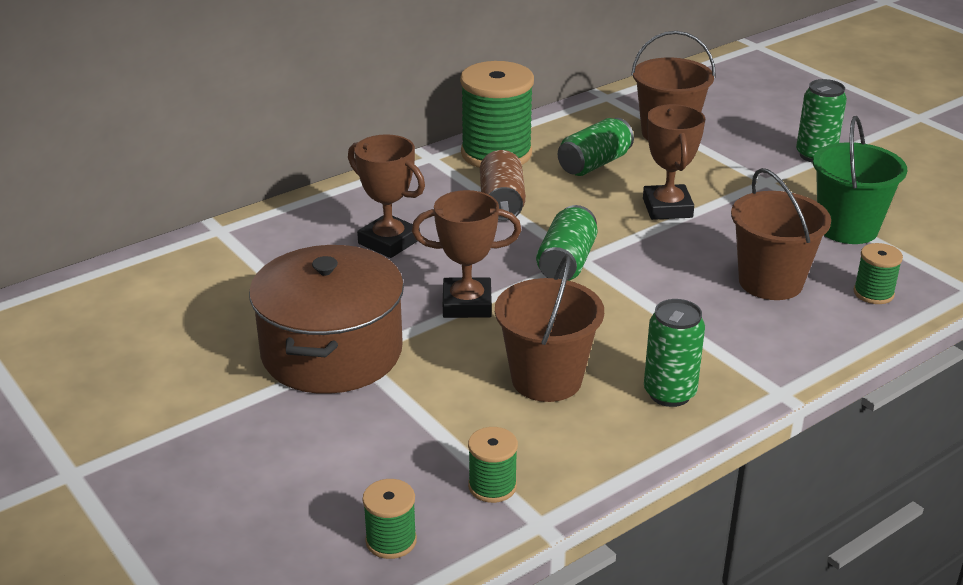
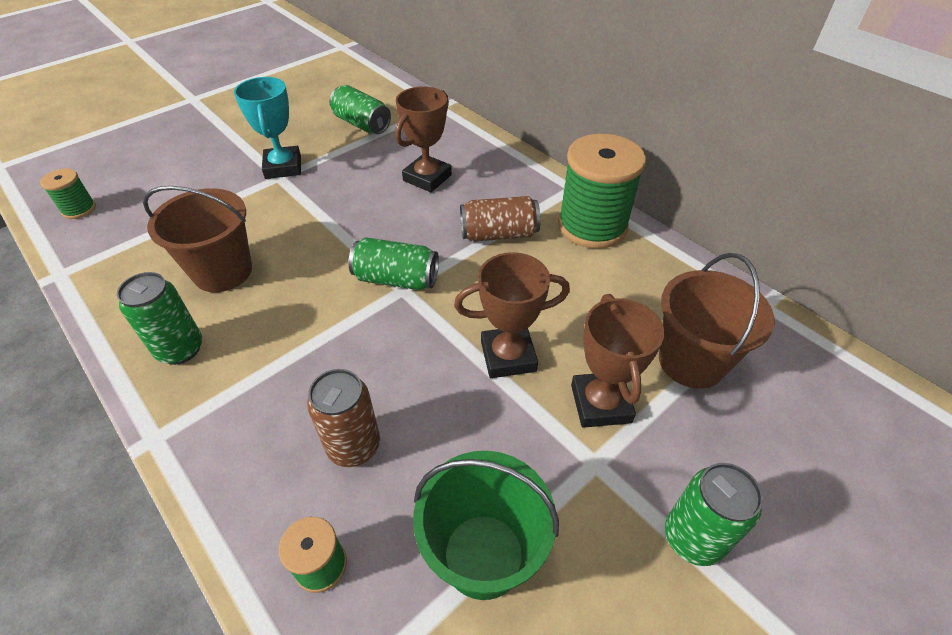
camera: 85 degrees right, 15 degrees up
(332, 352) = (283, 167): brown pot -> turquoise trophy
(467, 304) = (335, 223): brown trophy -> brown trophy (600, 403)
(492, 486) = (108, 249): green spool -> none
(594, 164) = (592, 296): green can -> green can (362, 124)
(770, 282) = (354, 446): brown bucket -> brown can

++++

▶ [WORK REQUIRED]: Without the pictures, print all of the records exactly.

▶ [SOLUTION TO THIS EXERCISE]:
camera: 85 degrees right, 15 degrees up
(332, 352) = (283, 167): brown pot -> turquoise trophy
(467, 304) = (335, 223): brown trophy -> brown trophy (600, 403)
(492, 486) = (108, 249): green spool -> none
(594, 164) = (592, 296): green can -> green can (362, 124)
(770, 282) = (354, 446): brown bucket -> brown can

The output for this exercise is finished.